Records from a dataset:
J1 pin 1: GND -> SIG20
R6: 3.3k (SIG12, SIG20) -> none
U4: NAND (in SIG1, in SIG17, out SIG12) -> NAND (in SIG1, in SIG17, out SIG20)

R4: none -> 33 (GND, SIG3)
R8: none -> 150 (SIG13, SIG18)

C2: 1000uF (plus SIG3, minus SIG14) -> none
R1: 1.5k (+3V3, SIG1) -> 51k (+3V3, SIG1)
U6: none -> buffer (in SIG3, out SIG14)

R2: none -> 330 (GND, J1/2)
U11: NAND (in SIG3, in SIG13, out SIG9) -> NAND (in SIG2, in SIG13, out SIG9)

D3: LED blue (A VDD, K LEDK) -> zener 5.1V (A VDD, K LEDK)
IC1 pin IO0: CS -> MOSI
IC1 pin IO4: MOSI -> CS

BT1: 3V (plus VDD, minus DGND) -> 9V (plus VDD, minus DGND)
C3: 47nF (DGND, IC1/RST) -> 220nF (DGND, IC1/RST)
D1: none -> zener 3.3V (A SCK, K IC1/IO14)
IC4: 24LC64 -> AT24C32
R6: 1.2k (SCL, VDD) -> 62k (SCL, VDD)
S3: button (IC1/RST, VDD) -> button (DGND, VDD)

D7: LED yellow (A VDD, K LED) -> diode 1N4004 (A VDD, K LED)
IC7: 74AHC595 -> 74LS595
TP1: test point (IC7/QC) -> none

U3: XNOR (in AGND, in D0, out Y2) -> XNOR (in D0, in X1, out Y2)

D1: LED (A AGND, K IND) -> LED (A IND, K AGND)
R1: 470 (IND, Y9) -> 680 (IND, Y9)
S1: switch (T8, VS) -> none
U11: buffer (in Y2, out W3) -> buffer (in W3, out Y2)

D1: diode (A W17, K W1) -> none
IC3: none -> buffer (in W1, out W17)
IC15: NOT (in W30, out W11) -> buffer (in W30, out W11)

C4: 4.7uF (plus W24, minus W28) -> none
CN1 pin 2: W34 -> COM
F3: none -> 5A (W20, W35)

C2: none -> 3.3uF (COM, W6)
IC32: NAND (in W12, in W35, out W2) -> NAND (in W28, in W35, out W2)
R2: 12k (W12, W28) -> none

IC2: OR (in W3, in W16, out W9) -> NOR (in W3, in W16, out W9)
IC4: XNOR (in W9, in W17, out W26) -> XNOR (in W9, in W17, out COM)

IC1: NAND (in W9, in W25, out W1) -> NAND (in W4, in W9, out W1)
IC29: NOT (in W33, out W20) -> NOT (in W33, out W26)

Your instructions:
Starting at the first line of the data above, please restate word for word every line up to and including the one that holds "C3: 47nF (DGND, IC1/RST)", and add nothing else.

Output of the exercise:
J1 pin 1: GND -> SIG20
R6: 3.3k (SIG12, SIG20) -> none
U4: NAND (in SIG1, in SIG17, out SIG12) -> NAND (in SIG1, in SIG17, out SIG20)

R4: none -> 33 (GND, SIG3)
R8: none -> 150 (SIG13, SIG18)

C2: 1000uF (plus SIG3, minus SIG14) -> none
R1: 1.5k (+3V3, SIG1) -> 51k (+3V3, SIG1)
U6: none -> buffer (in SIG3, out SIG14)

R2: none -> 330 (GND, J1/2)
U11: NAND (in SIG3, in SIG13, out SIG9) -> NAND (in SIG2, in SIG13, out SIG9)

D3: LED blue (A VDD, K LEDK) -> zener 5.1V (A VDD, K LEDK)
IC1 pin IO0: CS -> MOSI
IC1 pin IO4: MOSI -> CS

BT1: 3V (plus VDD, minus DGND) -> 9V (plus VDD, minus DGND)
C3: 47nF (DGND, IC1/RST) -> 220nF (DGND, IC1/RST)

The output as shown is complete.